Task objective
Rewrite each of the records below, replacing "centreline" with "center line" and keeping everything else unchanged. Omit the pictures from your answer.

Record excerpts
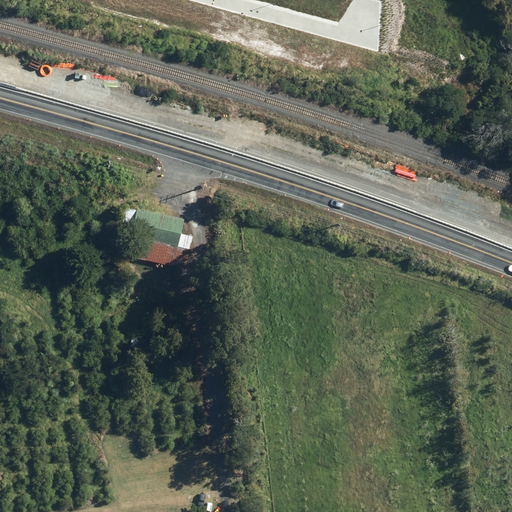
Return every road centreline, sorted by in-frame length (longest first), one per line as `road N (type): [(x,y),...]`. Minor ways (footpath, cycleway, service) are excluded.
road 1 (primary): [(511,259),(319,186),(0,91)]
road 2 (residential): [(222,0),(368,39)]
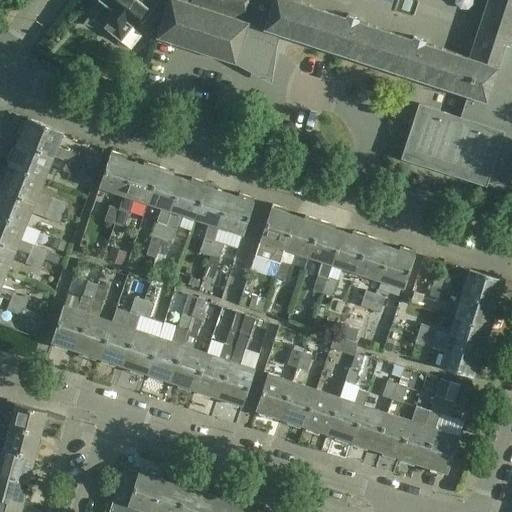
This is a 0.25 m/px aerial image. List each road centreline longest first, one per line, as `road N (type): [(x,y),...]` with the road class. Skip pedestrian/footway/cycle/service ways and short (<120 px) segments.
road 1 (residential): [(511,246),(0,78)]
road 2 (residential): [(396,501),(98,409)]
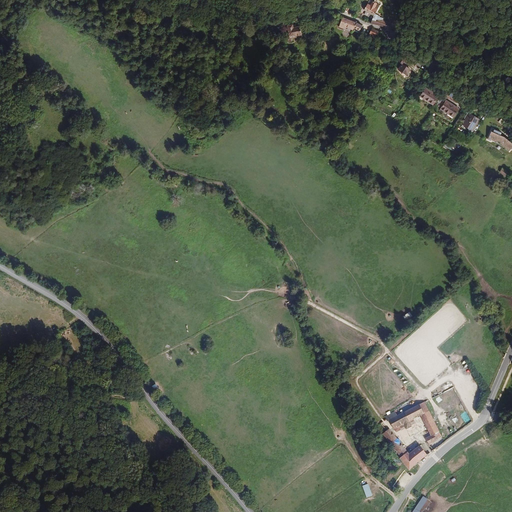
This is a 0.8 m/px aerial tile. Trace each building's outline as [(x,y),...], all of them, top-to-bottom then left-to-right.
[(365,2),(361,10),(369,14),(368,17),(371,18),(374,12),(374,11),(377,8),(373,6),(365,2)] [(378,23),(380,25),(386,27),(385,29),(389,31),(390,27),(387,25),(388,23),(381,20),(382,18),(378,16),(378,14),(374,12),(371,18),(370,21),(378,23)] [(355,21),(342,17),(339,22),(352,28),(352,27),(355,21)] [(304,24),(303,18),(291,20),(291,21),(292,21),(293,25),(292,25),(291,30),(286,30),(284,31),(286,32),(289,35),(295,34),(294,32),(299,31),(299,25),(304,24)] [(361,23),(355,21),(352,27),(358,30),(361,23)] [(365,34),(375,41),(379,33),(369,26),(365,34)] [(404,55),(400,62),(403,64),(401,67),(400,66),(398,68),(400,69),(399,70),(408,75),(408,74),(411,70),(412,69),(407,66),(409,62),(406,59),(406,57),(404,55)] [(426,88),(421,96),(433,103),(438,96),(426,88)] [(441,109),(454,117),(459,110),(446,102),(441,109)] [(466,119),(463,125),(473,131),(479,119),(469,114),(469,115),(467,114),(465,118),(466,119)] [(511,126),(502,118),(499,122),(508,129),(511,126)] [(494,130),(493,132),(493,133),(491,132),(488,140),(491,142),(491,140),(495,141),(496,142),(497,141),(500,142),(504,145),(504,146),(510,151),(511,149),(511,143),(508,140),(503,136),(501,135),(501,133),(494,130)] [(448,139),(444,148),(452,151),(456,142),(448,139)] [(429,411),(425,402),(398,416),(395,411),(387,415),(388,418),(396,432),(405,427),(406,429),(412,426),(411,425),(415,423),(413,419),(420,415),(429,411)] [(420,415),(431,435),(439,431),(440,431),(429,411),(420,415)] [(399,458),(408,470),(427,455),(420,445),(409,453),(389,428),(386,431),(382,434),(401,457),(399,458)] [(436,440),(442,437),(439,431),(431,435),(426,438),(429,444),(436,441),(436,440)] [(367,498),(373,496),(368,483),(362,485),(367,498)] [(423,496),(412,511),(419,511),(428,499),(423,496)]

Correct answer
Return every road center line, sorted by in-frame length (longest first), one per line as `road N (type): [(x,y),...]`. Minor ways (footpath, cycleway, service) are excluded.
road 1 (primary): [(511,259),(319,186),(0,91)]
road 2 (residential): [(222,0),(368,39)]
This is a 0.25 m/px aerial image. List each road center line longest first, one per line, as `road N (type): [(x,y),...]` with the road class. Skip pedestrian/footway/cycle/service ways and short (<120 px) segments.
road 1 (residential): [(511,246),(0,78)]
road 2 (residential): [(396,501),(98,409)]
This is a 0.8 m/px aerial tile. Trace each building's outline as [(x,y),...], all of them, top-to-bottom then left-to-right.
[(365,2),(361,10),(369,14),(368,17),(371,18),(374,12),(374,11),(377,8),(373,6),(365,2)] [(378,23),(380,25),(386,27),(385,29),(389,31),(390,27),(387,25),(388,23),(381,20),(382,18),(378,16),(378,14),(374,12),(371,18),(370,21),(378,23)] [(355,21),(342,17),(339,22),(352,28),(352,27),(355,21)] [(304,24),(303,18),(291,20),(291,21),(292,21),(293,25),(292,25),(291,30),(286,30),(284,31),(286,32),(289,35),(295,34),(294,32),(299,31),(299,25),(304,24)] [(361,23),(355,21),(352,27),(358,30),(361,23)] [(365,34),(375,41),(379,33),(369,26),(365,34)] [(404,55),(400,62),(403,64),(401,67),(400,66),(398,68),(400,69),(399,70),(408,75),(408,74),(411,70),(412,69),(407,66),(409,62),(406,59),(406,57),(404,55)] [(426,88),(421,96),(433,103),(438,96),(426,88)] [(441,109),(454,117),(459,110),(446,102),(441,109)] [(466,119),(463,125),(473,131),(479,119),(469,114),(469,115),(467,114),(465,118),(466,119)] [(511,126),(502,118),(499,122),(508,129),(511,126)] [(494,130),(493,132),(493,133),(491,132),(488,140),(491,142),(491,140),(495,141),(496,142),(497,141),(500,142),(504,145),(504,146),(510,151),(511,149),(511,143),(508,140),(503,136),(501,135),(501,133),(494,130)] [(448,139),(444,148),(452,151),(456,142),(448,139)] [(429,411),(425,402),(398,416),(395,411),(387,415),(388,418),(396,432),(405,427),(406,429),(412,426),(411,425),(415,423),(413,419),(420,415),(429,411)] [(420,415),(431,435),(439,431),(440,431),(429,411),(420,415)] [(399,458),(408,470),(427,455),(420,445),(409,453),(389,428),(386,431),(382,434),(401,457),(399,458)] [(436,440),(442,437),(439,431),(431,435),(426,438),(429,444),(436,441),(436,440)] [(367,498),(373,496),(368,483),(362,485),(367,498)] [(423,496),(412,511),(419,511),(428,499),(423,496)]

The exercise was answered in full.